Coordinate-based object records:
•••
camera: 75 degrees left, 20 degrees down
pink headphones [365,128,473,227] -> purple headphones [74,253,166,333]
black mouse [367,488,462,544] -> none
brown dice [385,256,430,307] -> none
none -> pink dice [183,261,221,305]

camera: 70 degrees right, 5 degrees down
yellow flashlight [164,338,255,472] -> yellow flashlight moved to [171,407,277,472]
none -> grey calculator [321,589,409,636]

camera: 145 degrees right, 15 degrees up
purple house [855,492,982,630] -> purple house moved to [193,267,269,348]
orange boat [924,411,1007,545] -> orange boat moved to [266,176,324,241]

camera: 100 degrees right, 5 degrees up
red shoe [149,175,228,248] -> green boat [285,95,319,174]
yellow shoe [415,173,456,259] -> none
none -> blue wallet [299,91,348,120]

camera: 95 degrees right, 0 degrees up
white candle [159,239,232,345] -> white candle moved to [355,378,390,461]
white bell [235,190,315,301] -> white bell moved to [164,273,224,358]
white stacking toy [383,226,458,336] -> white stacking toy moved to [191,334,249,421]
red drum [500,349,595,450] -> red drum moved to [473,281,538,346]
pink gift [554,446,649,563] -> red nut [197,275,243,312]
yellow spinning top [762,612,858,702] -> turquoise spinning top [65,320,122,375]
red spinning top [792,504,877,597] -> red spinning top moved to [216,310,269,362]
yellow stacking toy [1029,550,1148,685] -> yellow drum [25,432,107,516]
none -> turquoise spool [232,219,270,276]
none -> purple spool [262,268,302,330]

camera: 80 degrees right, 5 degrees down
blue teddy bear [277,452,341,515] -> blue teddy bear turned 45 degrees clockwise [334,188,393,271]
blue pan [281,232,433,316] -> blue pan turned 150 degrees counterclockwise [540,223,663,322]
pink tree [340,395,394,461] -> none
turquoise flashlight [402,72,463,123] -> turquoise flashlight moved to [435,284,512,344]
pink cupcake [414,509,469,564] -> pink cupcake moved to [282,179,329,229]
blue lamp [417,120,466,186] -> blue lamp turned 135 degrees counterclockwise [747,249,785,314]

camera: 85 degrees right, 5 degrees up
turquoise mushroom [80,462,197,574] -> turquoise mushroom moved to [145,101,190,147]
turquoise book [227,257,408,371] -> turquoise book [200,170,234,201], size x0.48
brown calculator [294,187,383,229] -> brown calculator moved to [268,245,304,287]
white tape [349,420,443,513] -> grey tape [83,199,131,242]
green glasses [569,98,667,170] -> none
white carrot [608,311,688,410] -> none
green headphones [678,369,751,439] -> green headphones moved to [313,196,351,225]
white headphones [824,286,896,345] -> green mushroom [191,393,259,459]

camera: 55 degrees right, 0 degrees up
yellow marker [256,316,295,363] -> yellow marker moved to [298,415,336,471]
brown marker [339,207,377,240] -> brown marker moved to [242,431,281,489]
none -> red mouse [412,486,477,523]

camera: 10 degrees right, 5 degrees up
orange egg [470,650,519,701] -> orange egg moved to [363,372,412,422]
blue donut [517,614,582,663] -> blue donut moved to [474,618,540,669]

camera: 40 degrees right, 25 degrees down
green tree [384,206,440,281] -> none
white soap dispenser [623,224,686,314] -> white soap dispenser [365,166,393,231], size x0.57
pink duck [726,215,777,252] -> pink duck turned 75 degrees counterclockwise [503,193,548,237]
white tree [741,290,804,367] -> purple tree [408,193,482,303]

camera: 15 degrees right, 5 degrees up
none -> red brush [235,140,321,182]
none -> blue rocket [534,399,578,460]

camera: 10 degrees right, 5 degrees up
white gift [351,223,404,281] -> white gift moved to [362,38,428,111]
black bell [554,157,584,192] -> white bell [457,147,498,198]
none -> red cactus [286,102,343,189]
•••
PROBLEM DETAILS —
Without omission, return all of the records exactly as given.

ANSWER TO THIS TASK —
camera: 75 degrees left, 20 degrees down
pink headphones [365,128,473,227] -> purple headphones [74,253,166,333]
black mouse [367,488,462,544] -> none
brown dice [385,256,430,307] -> none
none -> pink dice [183,261,221,305]

camera: 70 degrees right, 5 degrees down
yellow flashlight [164,338,255,472] -> yellow flashlight moved to [171,407,277,472]
none -> grey calculator [321,589,409,636]

camera: 145 degrees right, 15 degrees up
purple house [855,492,982,630] -> purple house moved to [193,267,269,348]
orange boat [924,411,1007,545] -> orange boat moved to [266,176,324,241]

camera: 100 degrees right, 5 degrees up
red shoe [149,175,228,248] -> green boat [285,95,319,174]
yellow shoe [415,173,456,259] -> none
none -> blue wallet [299,91,348,120]

camera: 95 degrees right, 0 degrees up
white candle [159,239,232,345] -> white candle moved to [355,378,390,461]
white bell [235,190,315,301] -> white bell moved to [164,273,224,358]
white stacking toy [383,226,458,336] -> white stacking toy moved to [191,334,249,421]
red drum [500,349,595,450] -> red drum moved to [473,281,538,346]
pink gift [554,446,649,563] -> red nut [197,275,243,312]
yellow spinning top [762,612,858,702] -> turquoise spinning top [65,320,122,375]
red spinning top [792,504,877,597] -> red spinning top moved to [216,310,269,362]
yellow stacking toy [1029,550,1148,685] -> yellow drum [25,432,107,516]
none -> turquoise spool [232,219,270,276]
none -> purple spool [262,268,302,330]

camera: 80 degrees right, 5 degrees down
blue teddy bear [277,452,341,515] -> blue teddy bear turned 45 degrees clockwise [334,188,393,271]
blue pan [281,232,433,316] -> blue pan turned 150 degrees counterclockwise [540,223,663,322]
pink tree [340,395,394,461] -> none
turquoise flashlight [402,72,463,123] -> turquoise flashlight moved to [435,284,512,344]
pink cupcake [414,509,469,564] -> pink cupcake moved to [282,179,329,229]
blue lamp [417,120,466,186] -> blue lamp turned 135 degrees counterclockwise [747,249,785,314]

camera: 85 degrees right, 5 degrees up
turquoise mushroom [80,462,197,574] -> turquoise mushroom moved to [145,101,190,147]
turquoise book [227,257,408,371] -> turquoise book [200,170,234,201], size x0.48
brown calculator [294,187,383,229] -> brown calculator moved to [268,245,304,287]
white tape [349,420,443,513] -> grey tape [83,199,131,242]
green glasses [569,98,667,170] -> none
white carrot [608,311,688,410] -> none
green headphones [678,369,751,439] -> green headphones moved to [313,196,351,225]
white headphones [824,286,896,345] -> green mushroom [191,393,259,459]

camera: 55 degrees right, 0 degrees up
yellow marker [256,316,295,363] -> yellow marker moved to [298,415,336,471]
brown marker [339,207,377,240] -> brown marker moved to [242,431,281,489]
none -> red mouse [412,486,477,523]

camera: 10 degrees right, 5 degrees up
orange egg [470,650,519,701] -> orange egg moved to [363,372,412,422]
blue donut [517,614,582,663] -> blue donut moved to [474,618,540,669]

camera: 40 degrees right, 25 degrees down
green tree [384,206,440,281] -> none
white soap dispenser [623,224,686,314] -> white soap dispenser [365,166,393,231], size x0.57
pink duck [726,215,777,252] -> pink duck turned 75 degrees counterclockwise [503,193,548,237]
white tree [741,290,804,367] -> purple tree [408,193,482,303]

camera: 15 degrees right, 5 degrees up
none -> red brush [235,140,321,182]
none -> blue rocket [534,399,578,460]

camera: 10 degrees right, 5 degrees up
white gift [351,223,404,281] -> white gift moved to [362,38,428,111]
black bell [554,157,584,192] -> white bell [457,147,498,198]
none -> red cactus [286,102,343,189]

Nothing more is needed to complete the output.